Scene edit records

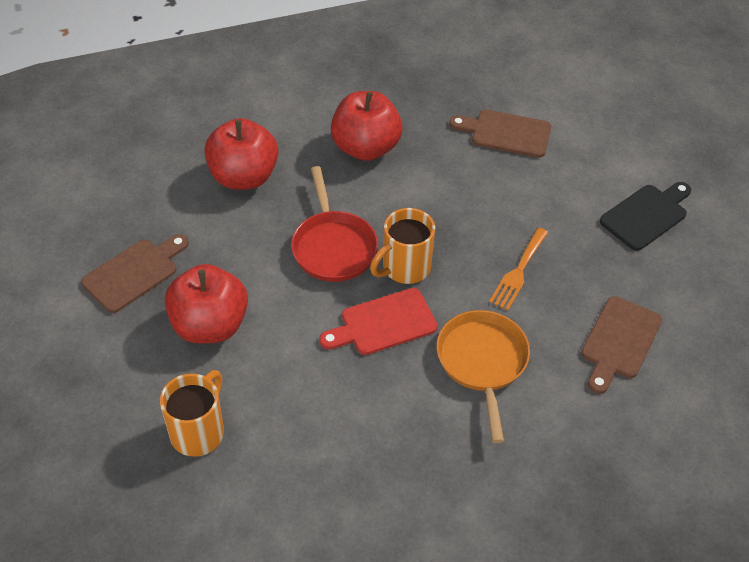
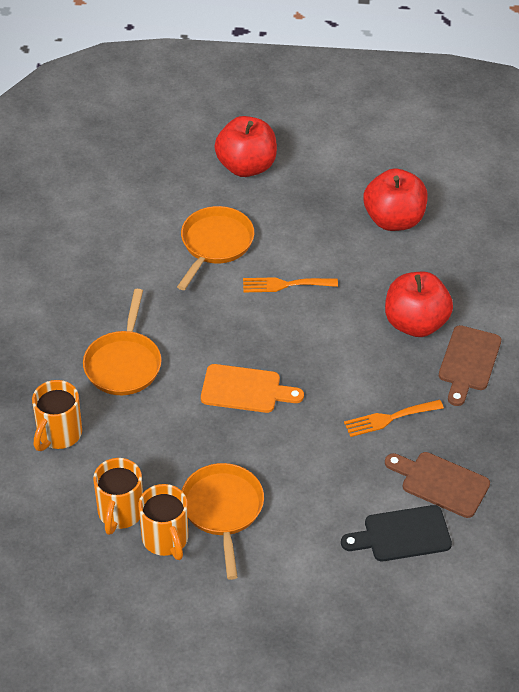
brown cutting board: 3 -> 2
orange cutting board: 0 -> 1
orange fork: 1 -> 2
orange mug: 2 -> 3
orange pan: 1 -> 3
red cutting board: 1 -> 0
red pan: 1 -> 0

= THE PROBLEM =
The count alone is needed: how many lines of these entries contain the word "board"?

= RESPONSE FOR THIS EXERCISE =
3